Directive -
The line containing "printer: (336, 457)" marks the start; please restate exactly that line and only the lines following it through the end of the material below.

Material provided -

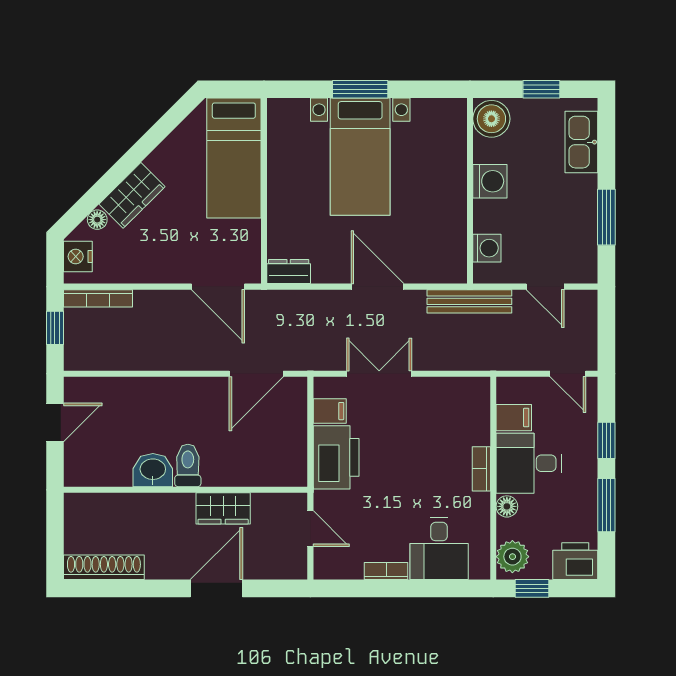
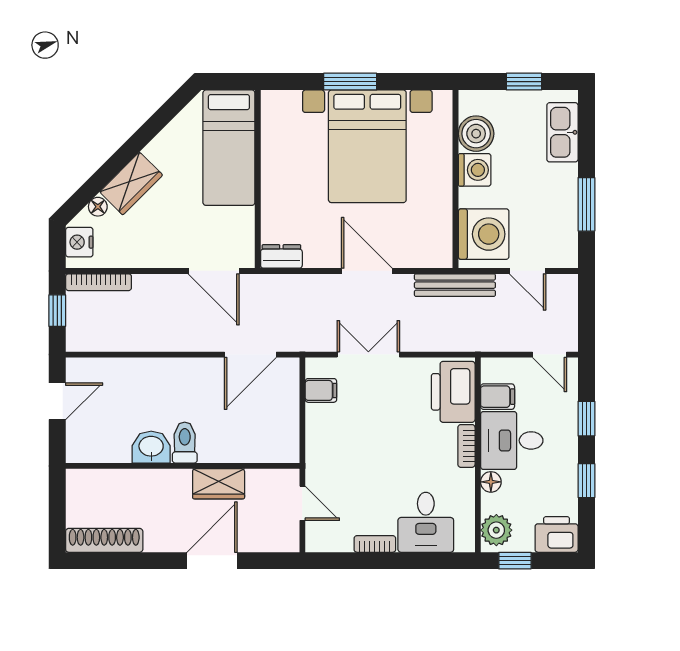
boiler: (491, 119) -> (476, 134), moved
bed with nightstands: (360, 157) -> (367, 146), width x1.36
washing machine: (487, 248) -> (484, 234), width x1.89, depth x1.89
printer: (336, 457) -> (453, 392), moved, turned 180
window: (606, 505) -> (586, 481), width x0.67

Written solution -
printer: (336, 457) -> (453, 392), moved, turned 180
window: (606, 505) -> (586, 481), width x0.67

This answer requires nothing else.